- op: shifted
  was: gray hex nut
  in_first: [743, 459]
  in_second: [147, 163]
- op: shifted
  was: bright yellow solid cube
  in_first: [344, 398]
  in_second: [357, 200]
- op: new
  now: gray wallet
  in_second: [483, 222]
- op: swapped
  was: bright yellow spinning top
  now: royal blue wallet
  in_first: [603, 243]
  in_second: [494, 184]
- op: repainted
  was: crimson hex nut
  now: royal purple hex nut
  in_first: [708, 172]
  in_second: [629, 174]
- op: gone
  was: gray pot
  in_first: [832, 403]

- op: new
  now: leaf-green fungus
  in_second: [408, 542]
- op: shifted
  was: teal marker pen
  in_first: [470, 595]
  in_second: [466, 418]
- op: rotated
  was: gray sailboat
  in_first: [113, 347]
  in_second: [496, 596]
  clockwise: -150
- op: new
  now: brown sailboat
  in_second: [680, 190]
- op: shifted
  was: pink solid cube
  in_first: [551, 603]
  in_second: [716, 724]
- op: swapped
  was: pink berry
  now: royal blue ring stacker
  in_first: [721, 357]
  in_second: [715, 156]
-=-=-=-=-
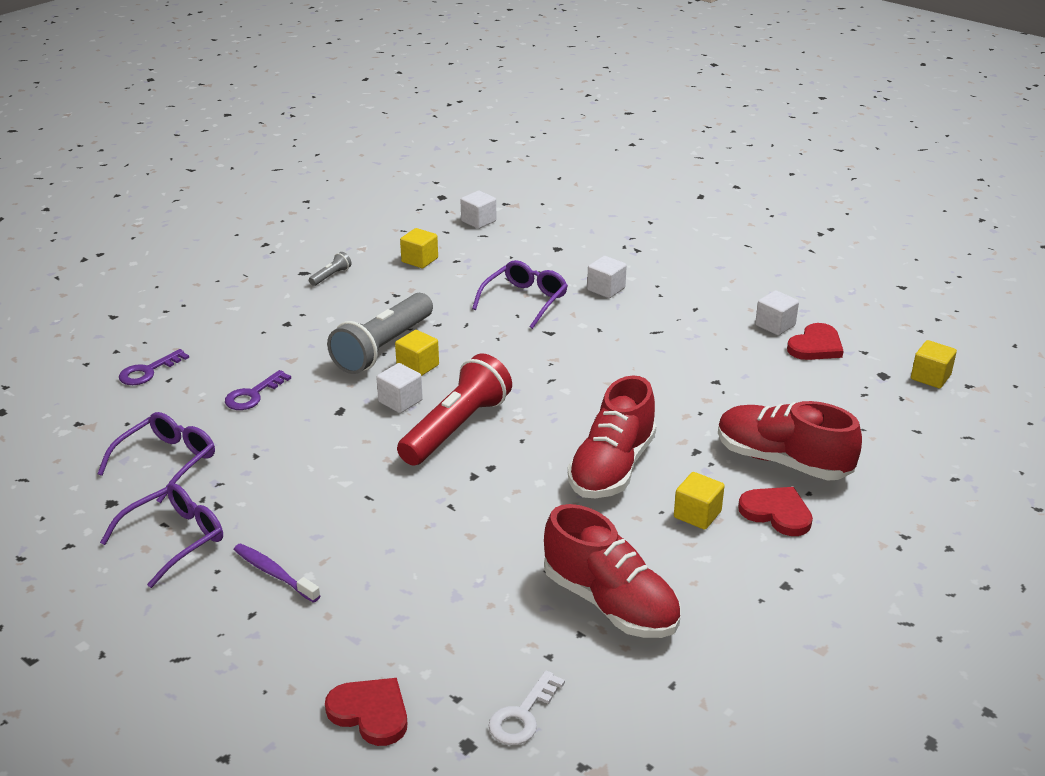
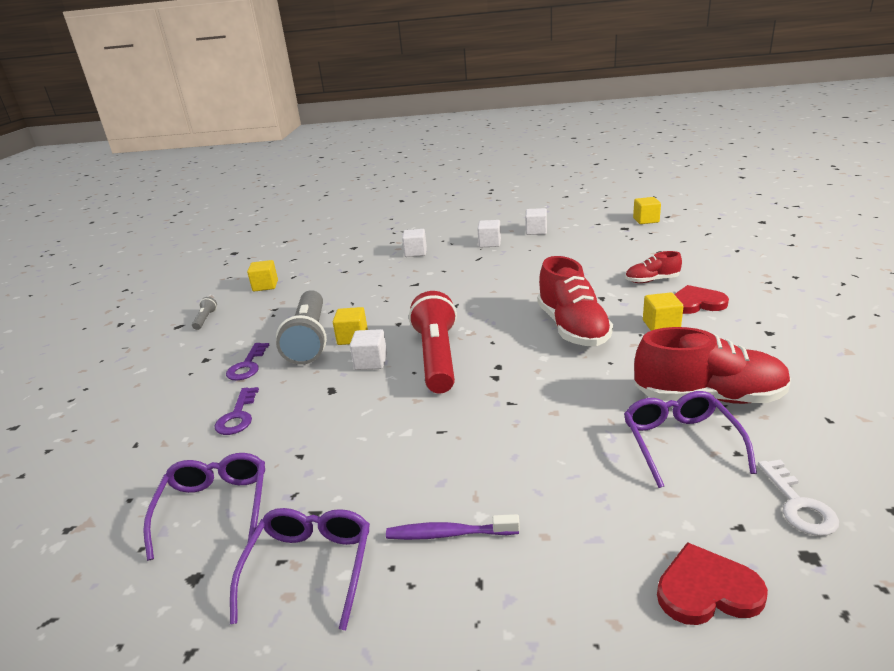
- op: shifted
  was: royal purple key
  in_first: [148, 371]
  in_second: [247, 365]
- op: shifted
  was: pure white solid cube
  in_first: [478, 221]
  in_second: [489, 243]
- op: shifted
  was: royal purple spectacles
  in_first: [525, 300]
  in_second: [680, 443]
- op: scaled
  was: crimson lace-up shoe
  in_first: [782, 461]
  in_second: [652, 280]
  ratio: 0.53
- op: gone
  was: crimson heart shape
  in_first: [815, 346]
-=-=-=-=-
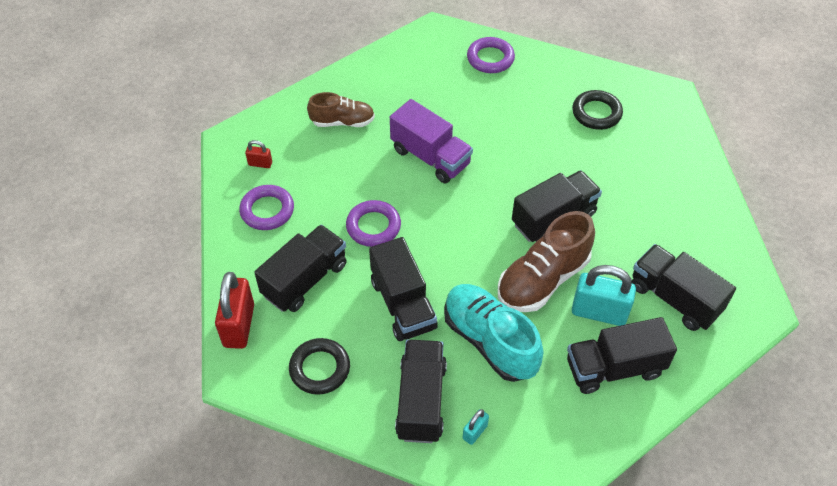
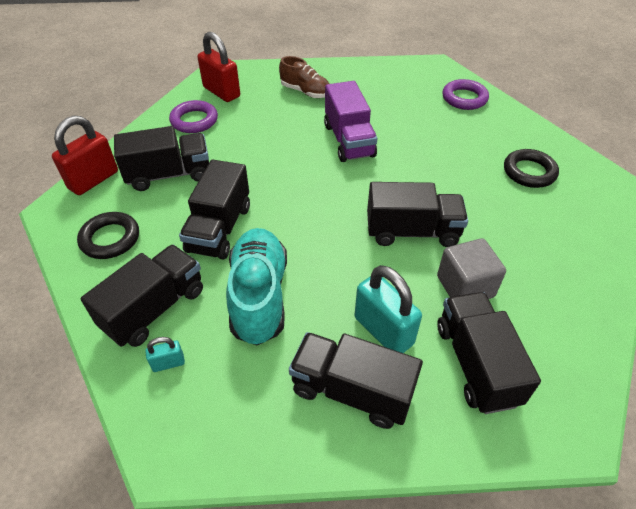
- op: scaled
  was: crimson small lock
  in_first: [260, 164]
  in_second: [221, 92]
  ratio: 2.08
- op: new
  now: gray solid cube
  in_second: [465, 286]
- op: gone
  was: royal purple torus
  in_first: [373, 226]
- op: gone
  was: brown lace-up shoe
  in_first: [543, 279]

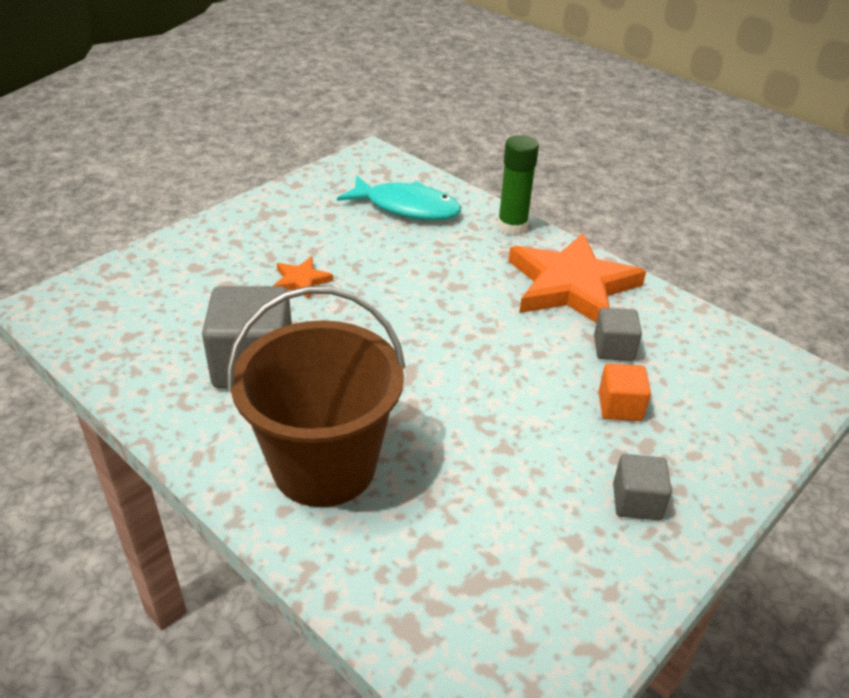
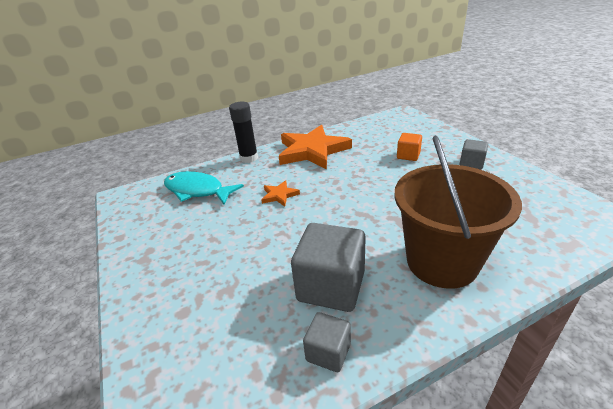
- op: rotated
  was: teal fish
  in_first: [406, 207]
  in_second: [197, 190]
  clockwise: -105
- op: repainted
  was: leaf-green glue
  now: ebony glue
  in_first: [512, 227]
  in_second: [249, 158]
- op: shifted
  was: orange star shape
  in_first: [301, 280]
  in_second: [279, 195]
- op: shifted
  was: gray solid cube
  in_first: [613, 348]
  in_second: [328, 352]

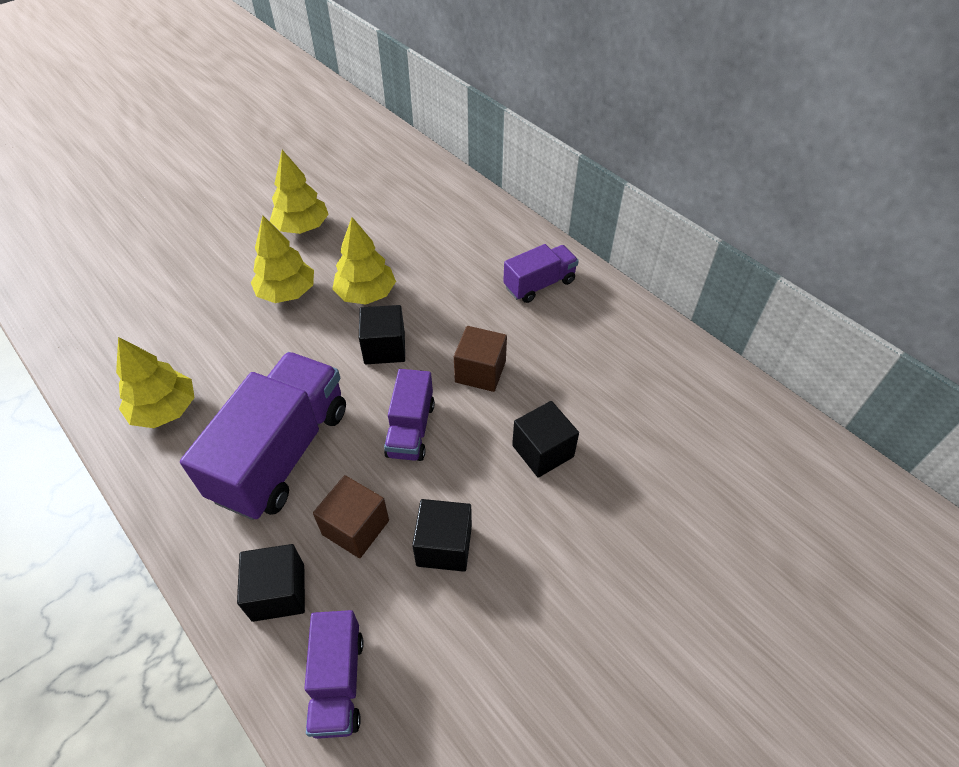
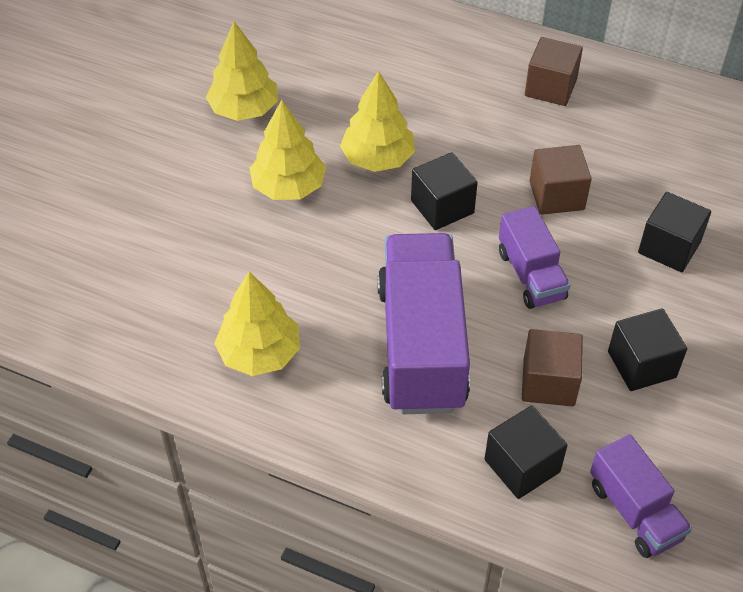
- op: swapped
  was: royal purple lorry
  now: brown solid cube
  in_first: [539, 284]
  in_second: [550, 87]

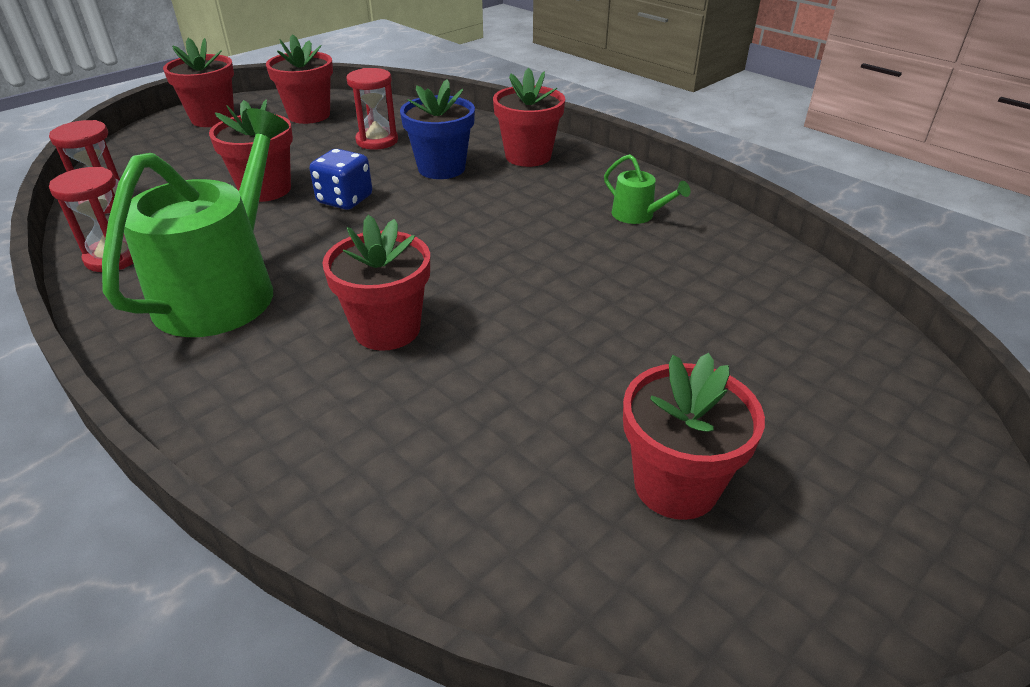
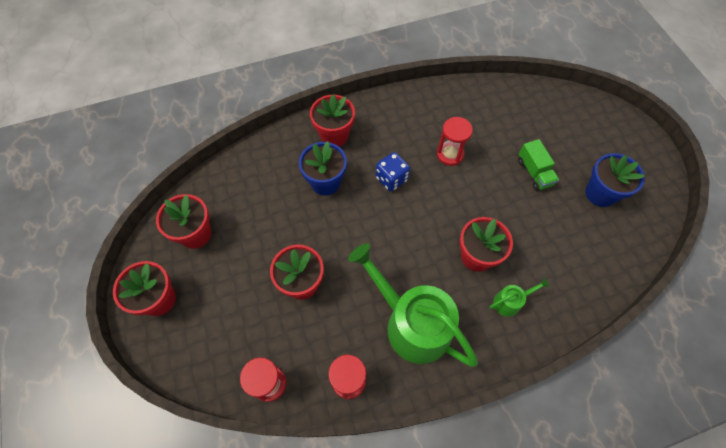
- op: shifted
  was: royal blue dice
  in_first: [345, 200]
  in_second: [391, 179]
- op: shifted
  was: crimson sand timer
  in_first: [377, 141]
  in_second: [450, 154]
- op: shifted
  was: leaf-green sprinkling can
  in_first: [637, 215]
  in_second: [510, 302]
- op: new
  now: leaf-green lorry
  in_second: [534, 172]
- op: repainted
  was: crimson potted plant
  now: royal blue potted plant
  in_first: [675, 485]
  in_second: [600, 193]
-=-=-=-=-
INSTRUCTIONS TO FOLLOW: Only lines with the word "yellow" are wanted, so copy each one from the records.

RESPONSE BELOW:
  was: bright yellow solid cube
  was: bright yellow spinning top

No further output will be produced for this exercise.